**WHAT TO DO:**
Below are the lines to check; count those holding the string "plus" and give only the number.

---

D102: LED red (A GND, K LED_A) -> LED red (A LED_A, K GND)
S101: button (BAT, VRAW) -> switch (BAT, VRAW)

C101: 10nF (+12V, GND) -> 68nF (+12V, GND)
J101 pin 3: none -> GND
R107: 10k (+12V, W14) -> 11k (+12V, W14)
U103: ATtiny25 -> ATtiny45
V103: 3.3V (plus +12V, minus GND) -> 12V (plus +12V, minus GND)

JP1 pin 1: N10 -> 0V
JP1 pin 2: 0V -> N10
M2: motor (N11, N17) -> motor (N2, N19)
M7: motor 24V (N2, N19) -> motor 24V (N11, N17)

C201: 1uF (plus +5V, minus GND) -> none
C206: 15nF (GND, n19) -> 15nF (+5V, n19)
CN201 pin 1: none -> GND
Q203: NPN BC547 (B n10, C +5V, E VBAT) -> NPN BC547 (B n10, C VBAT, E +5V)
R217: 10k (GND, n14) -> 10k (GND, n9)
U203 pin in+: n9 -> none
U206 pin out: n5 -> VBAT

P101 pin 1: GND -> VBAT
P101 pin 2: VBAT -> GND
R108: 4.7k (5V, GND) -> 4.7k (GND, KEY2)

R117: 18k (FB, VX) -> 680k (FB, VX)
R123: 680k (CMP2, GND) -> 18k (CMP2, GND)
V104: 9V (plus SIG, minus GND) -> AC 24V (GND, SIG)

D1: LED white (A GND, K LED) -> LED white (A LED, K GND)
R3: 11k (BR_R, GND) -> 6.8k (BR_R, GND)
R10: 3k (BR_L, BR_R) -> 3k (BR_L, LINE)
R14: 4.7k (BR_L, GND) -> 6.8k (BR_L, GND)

---

**ANSWER FOR THIS EXERCISE:**
3